WHAT THE EXERCISE ASKS: From the listing below, pull out all lines with "orange" in them.

PROVIDED DATA:
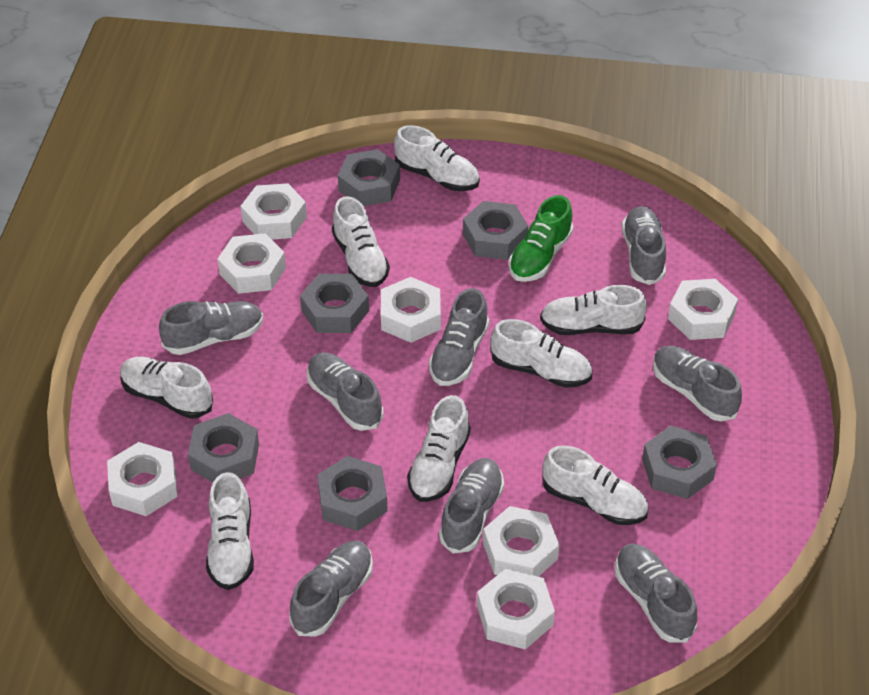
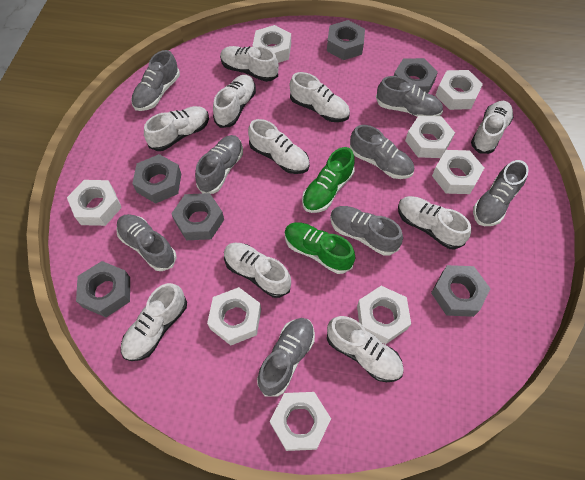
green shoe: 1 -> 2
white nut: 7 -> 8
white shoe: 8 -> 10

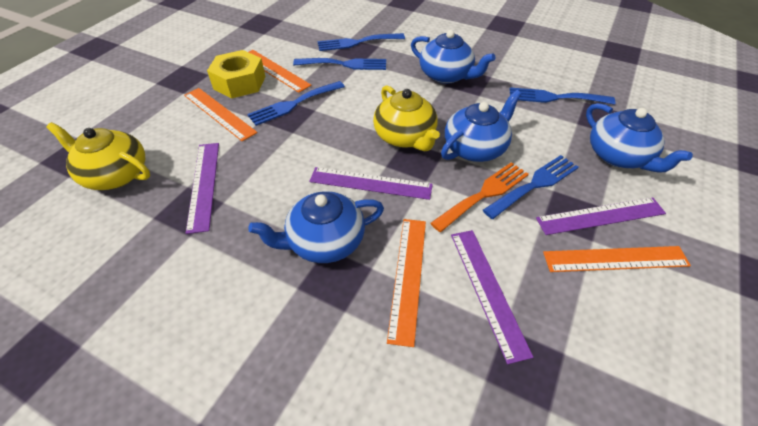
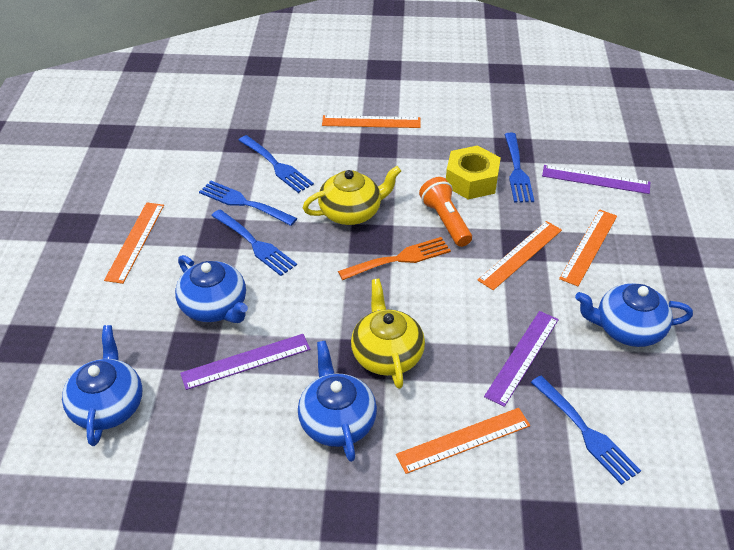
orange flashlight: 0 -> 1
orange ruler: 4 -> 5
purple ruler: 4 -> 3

---

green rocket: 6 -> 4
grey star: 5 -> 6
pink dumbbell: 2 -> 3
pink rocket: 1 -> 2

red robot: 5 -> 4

...

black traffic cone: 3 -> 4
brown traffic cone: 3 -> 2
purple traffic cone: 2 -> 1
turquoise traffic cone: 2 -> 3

ANSWER TO THIS EXERCISE:
orange flashlight: 0 -> 1
orange ruler: 4 -> 5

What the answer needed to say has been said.